How to complete this task = Beginning with the line that holds "CN1 pin 1: VCC -> W32", copy each line exactly through the end of the entries, but leave the pictures out.

━━━━━ Data section ━━━━━

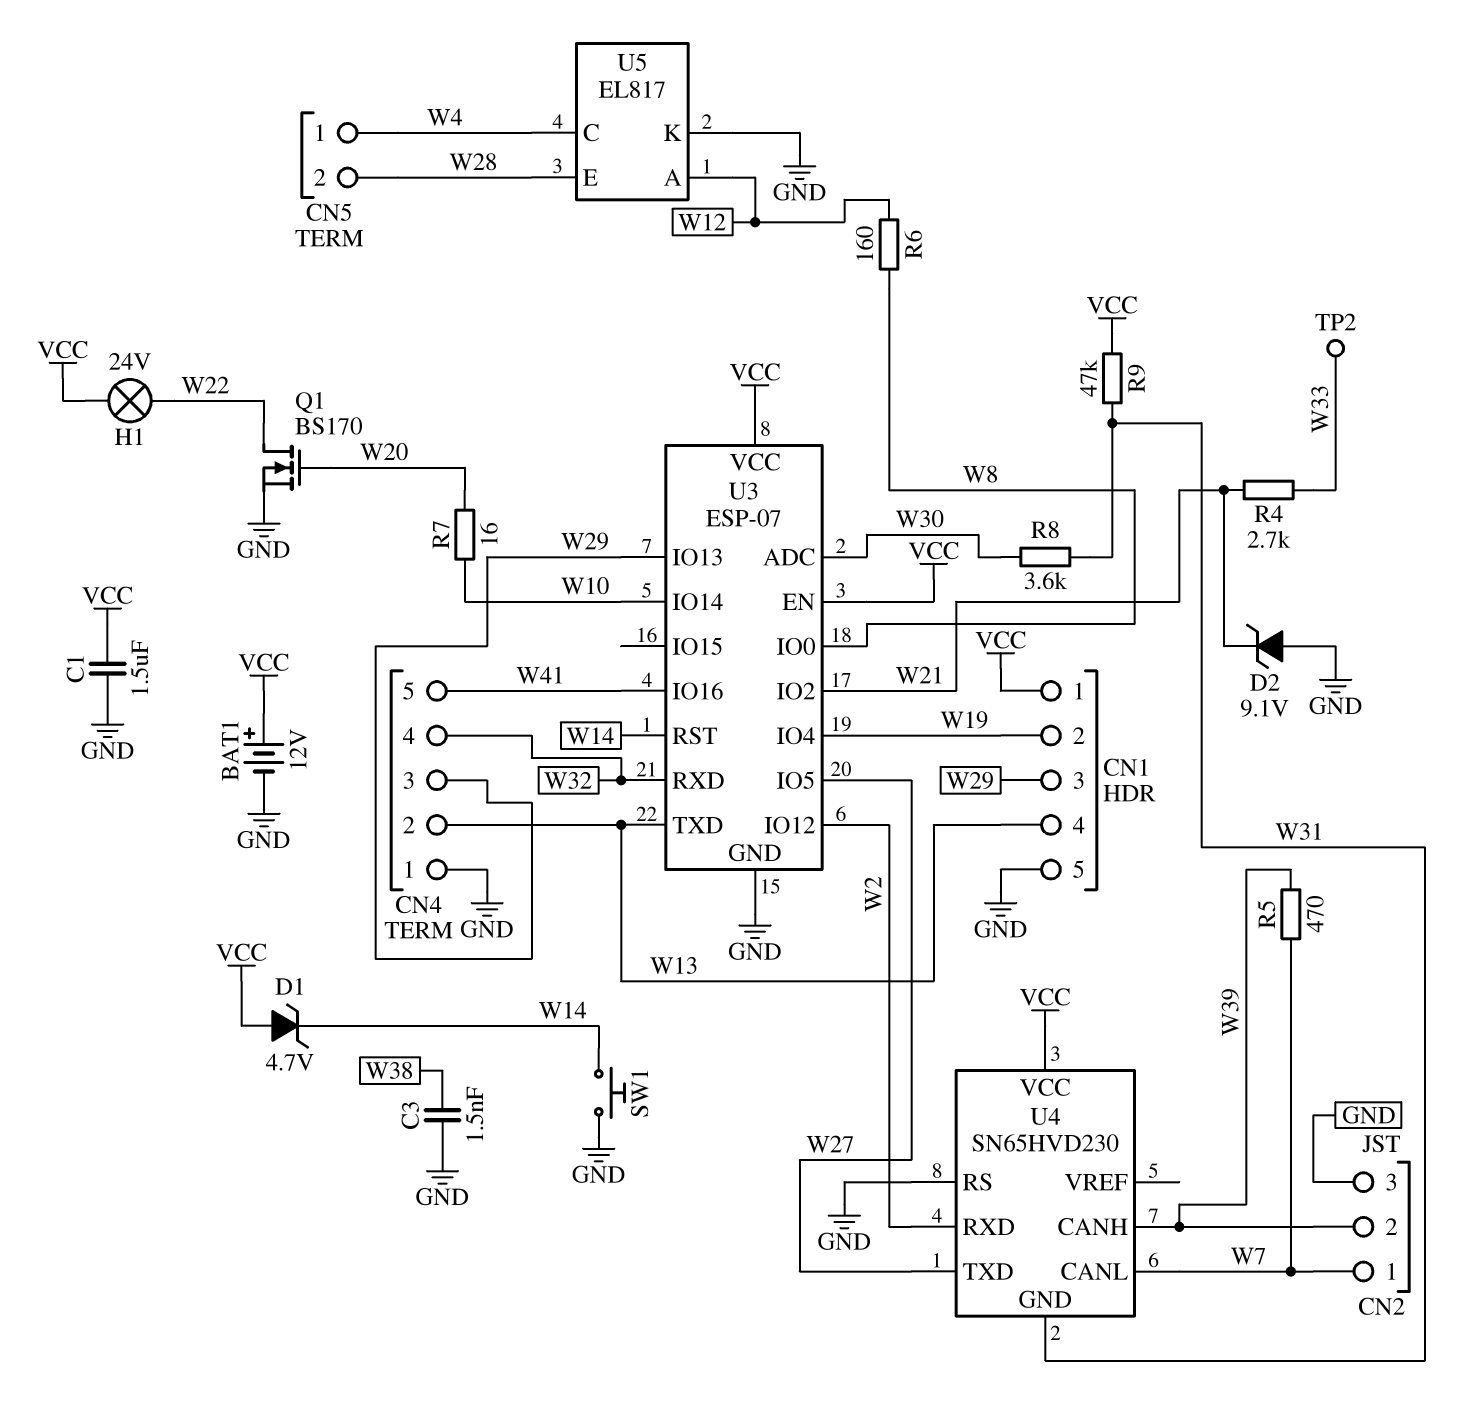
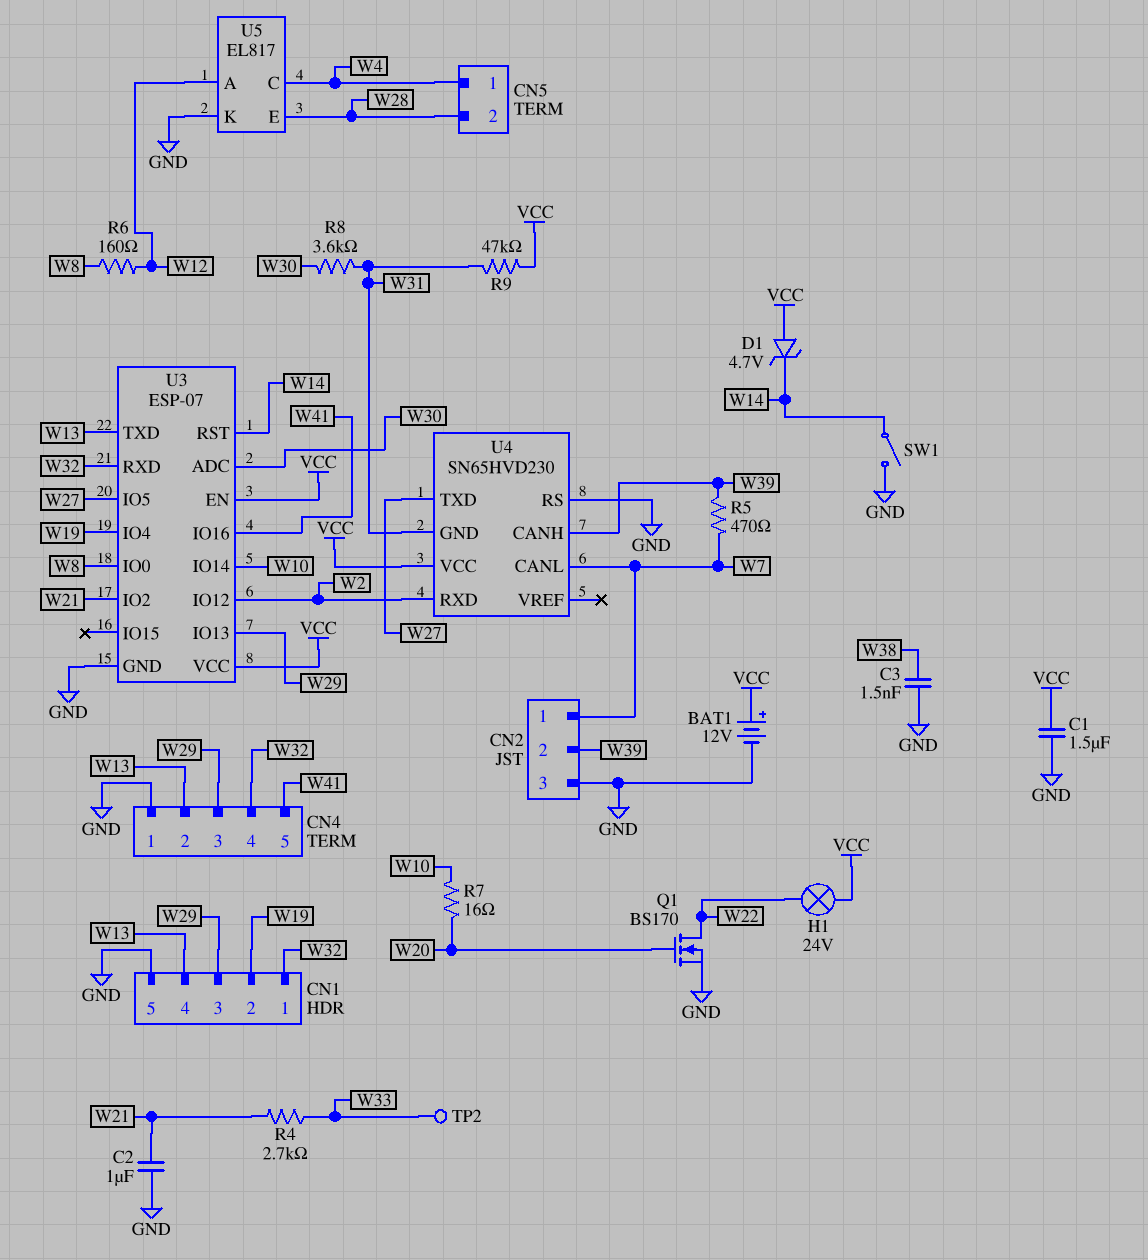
C2: none -> 1uF (GND, W21)
CN1 pin 1: VCC -> W32
D2: zener 9.1V (A GND, K W21) -> none
SW1: button (GND, W14) -> switch (GND, W14)

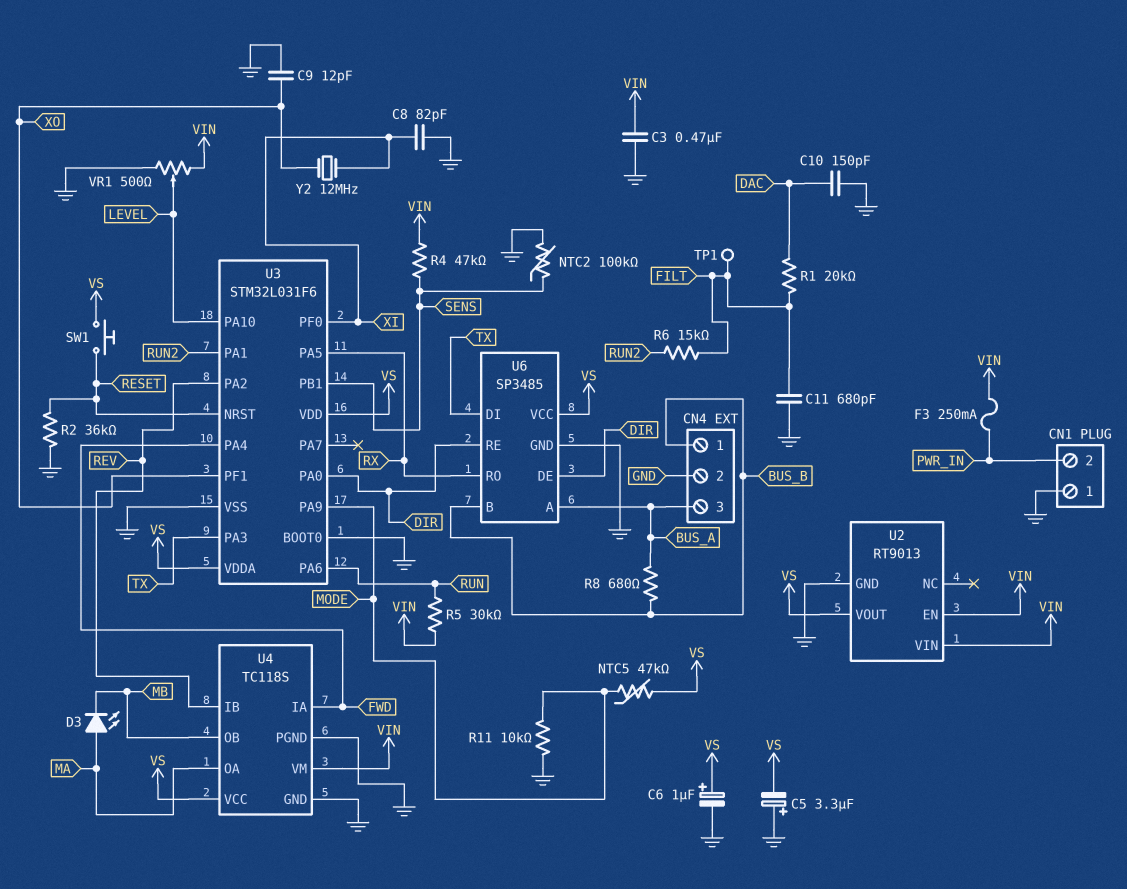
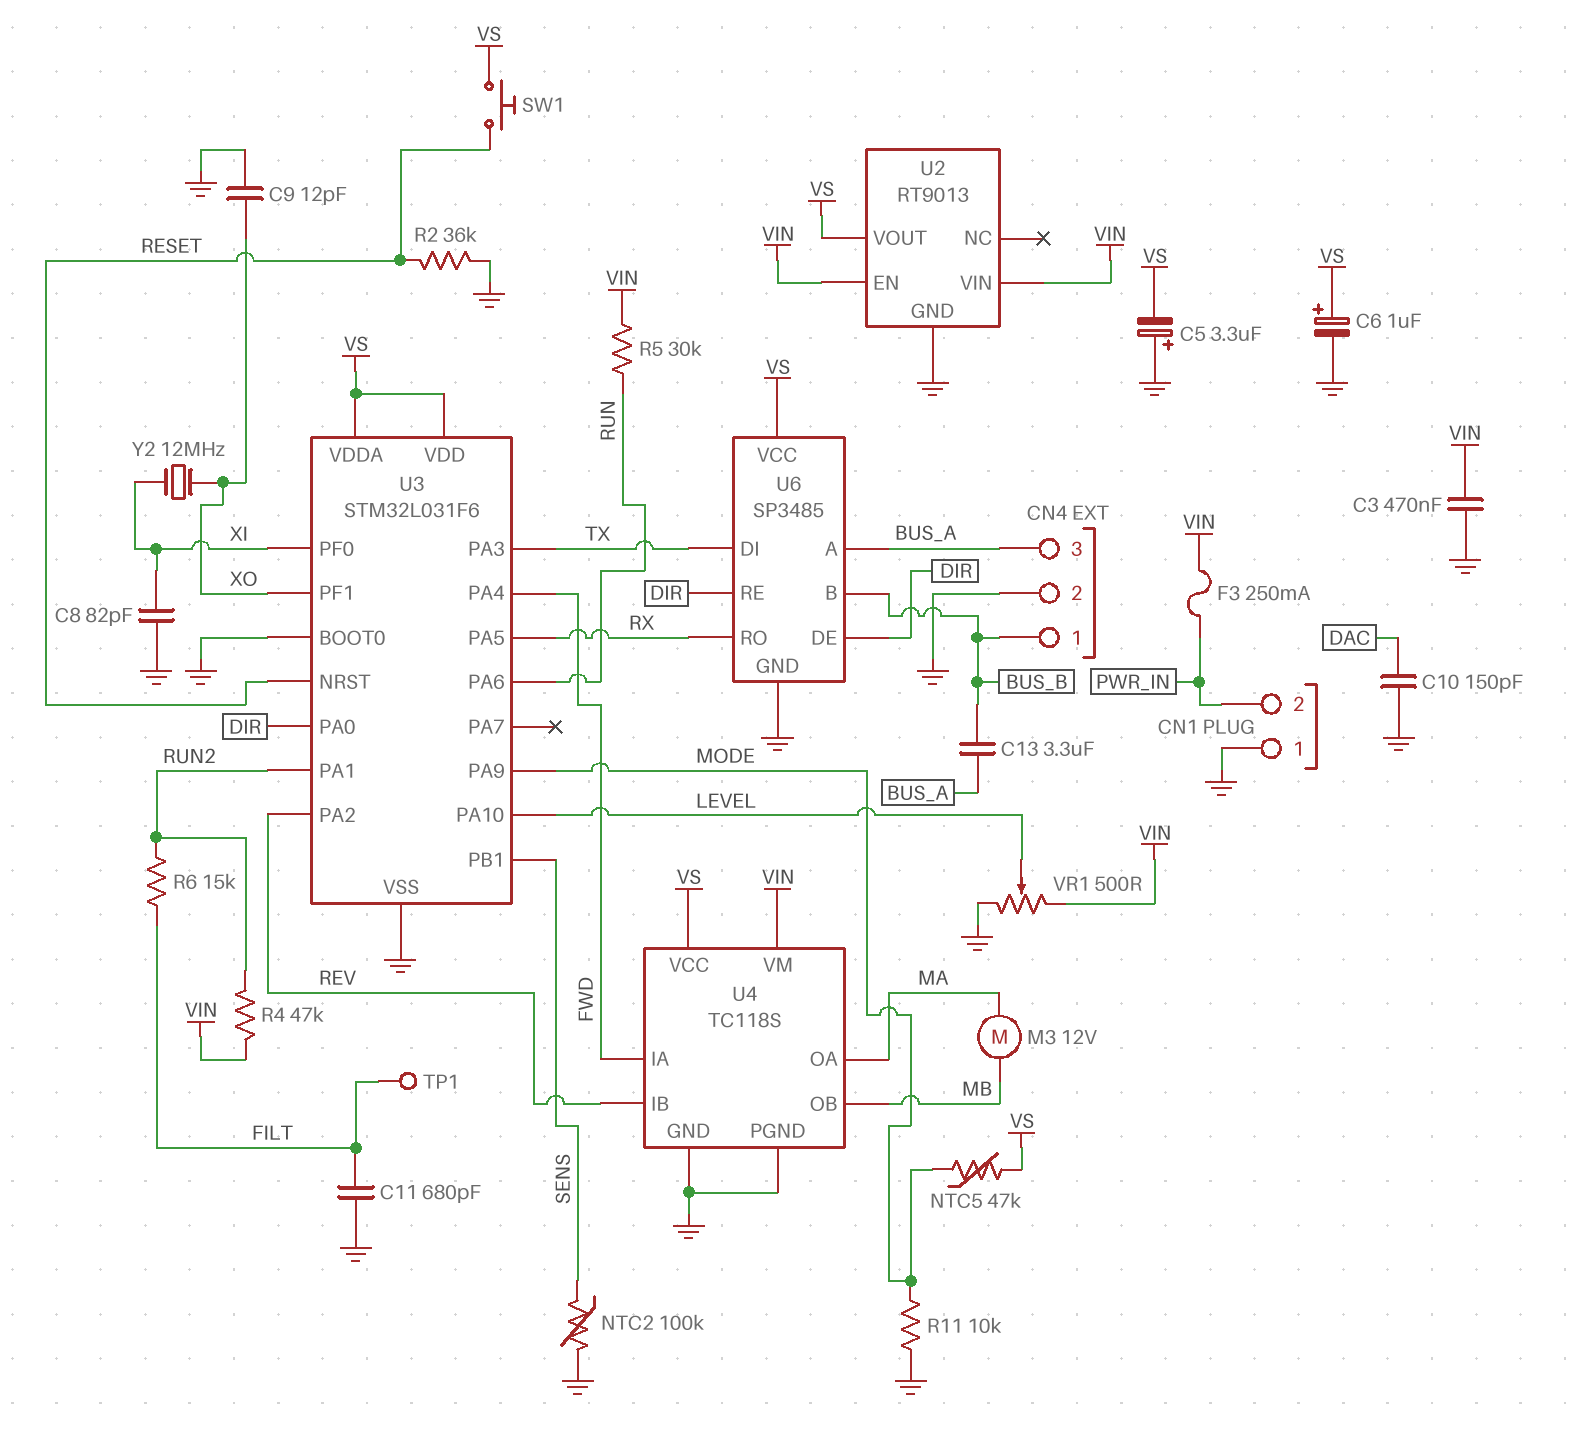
C13: none -> 3.3uF (BUS_A, BUS_B)
D3: LED (A MA, K MB) -> none
M3: none -> motor 12V (MA, MB)
R1: 20k (DAC, FILT) -> none
R4: 47k (SENS, VIN) -> 47k (RUN2, VIN)
R8: 680 (BUS_A, BUS_B) -> none

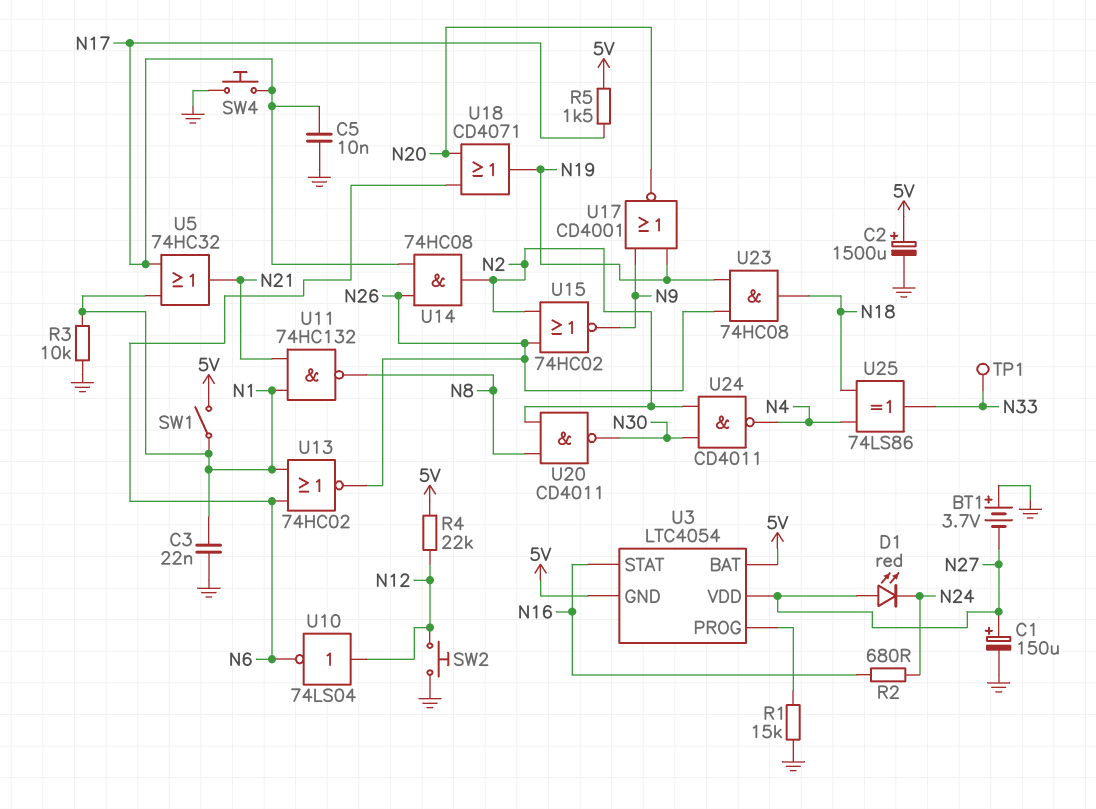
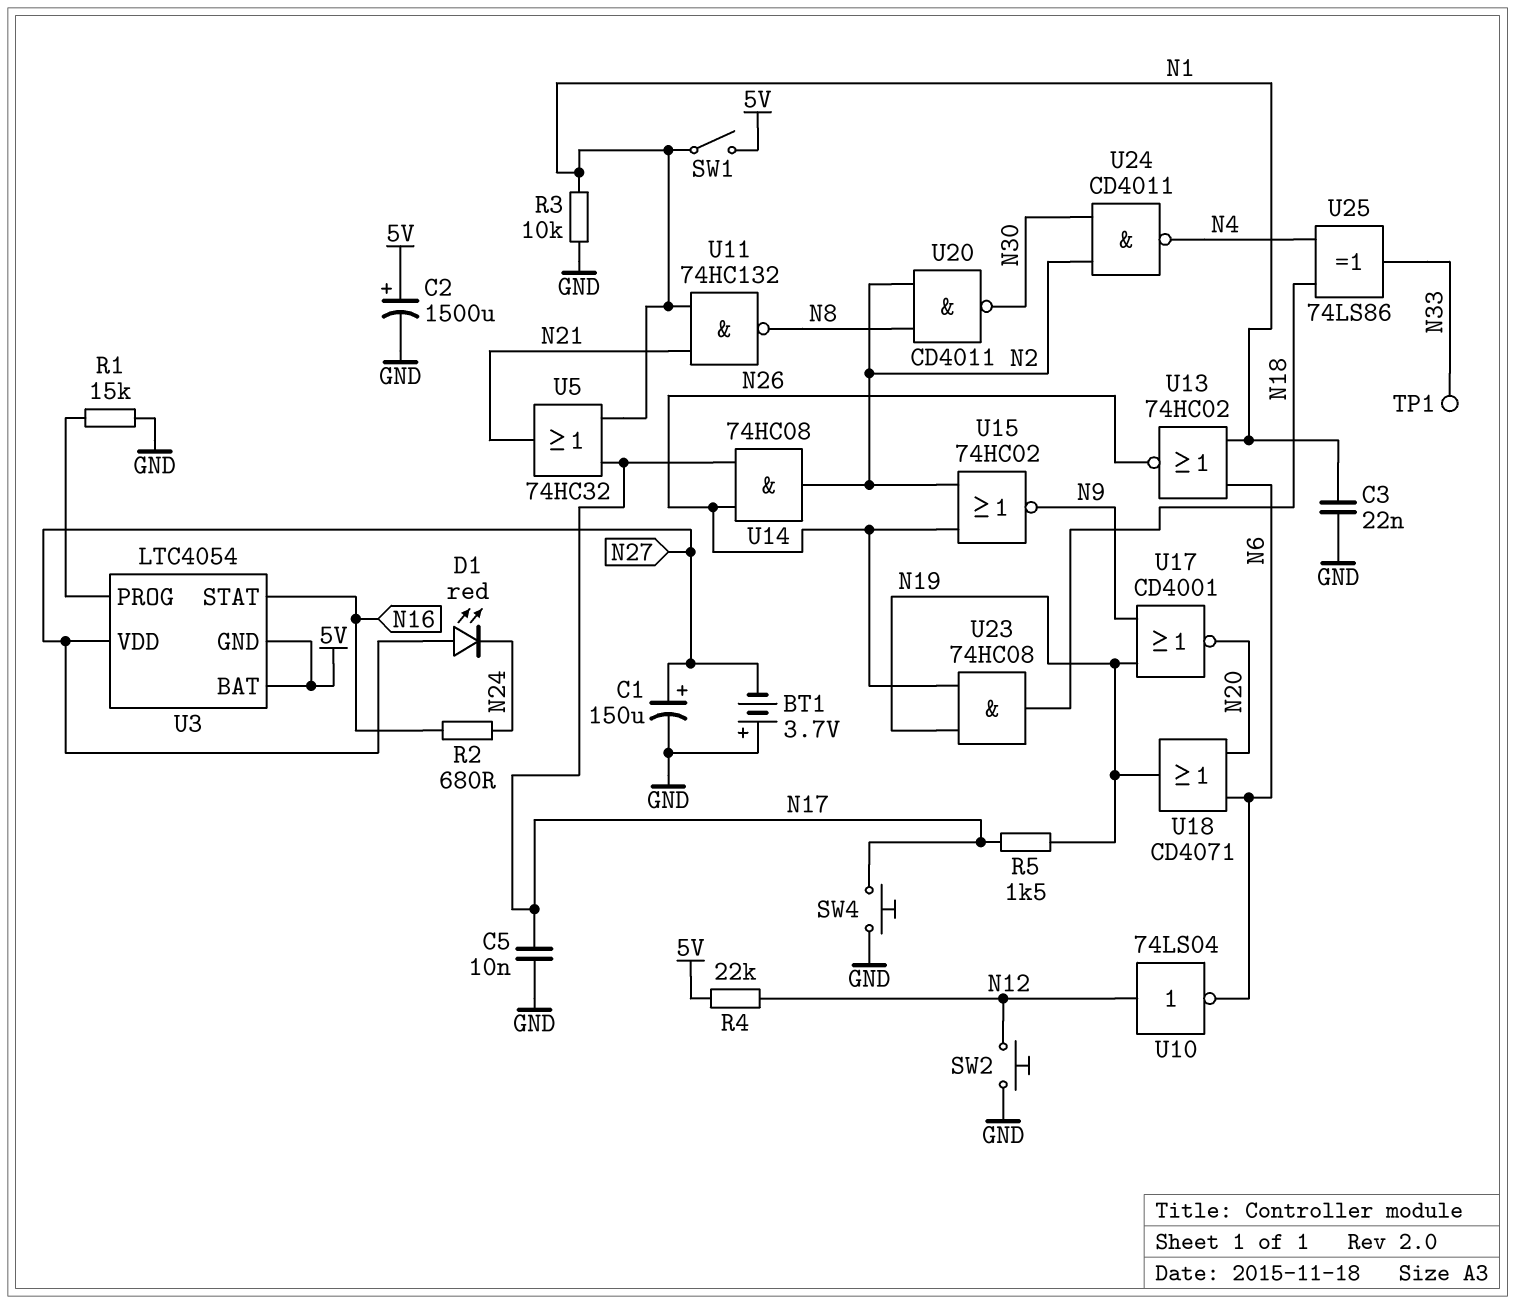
R5: 1.5k (5V, N17) -> 1.5k (N17, N19)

━━━━━

Expected answer =
CN1 pin 1: VCC -> W32
D2: zener 9.1V (A GND, K W21) -> none
SW1: button (GND, W14) -> switch (GND, W14)

C13: none -> 3.3uF (BUS_A, BUS_B)
D3: LED (A MA, K MB) -> none
M3: none -> motor 12V (MA, MB)
R1: 20k (DAC, FILT) -> none
R4: 47k (SENS, VIN) -> 47k (RUN2, VIN)
R8: 680 (BUS_A, BUS_B) -> none

R5: 1.5k (5V, N17) -> 1.5k (N17, N19)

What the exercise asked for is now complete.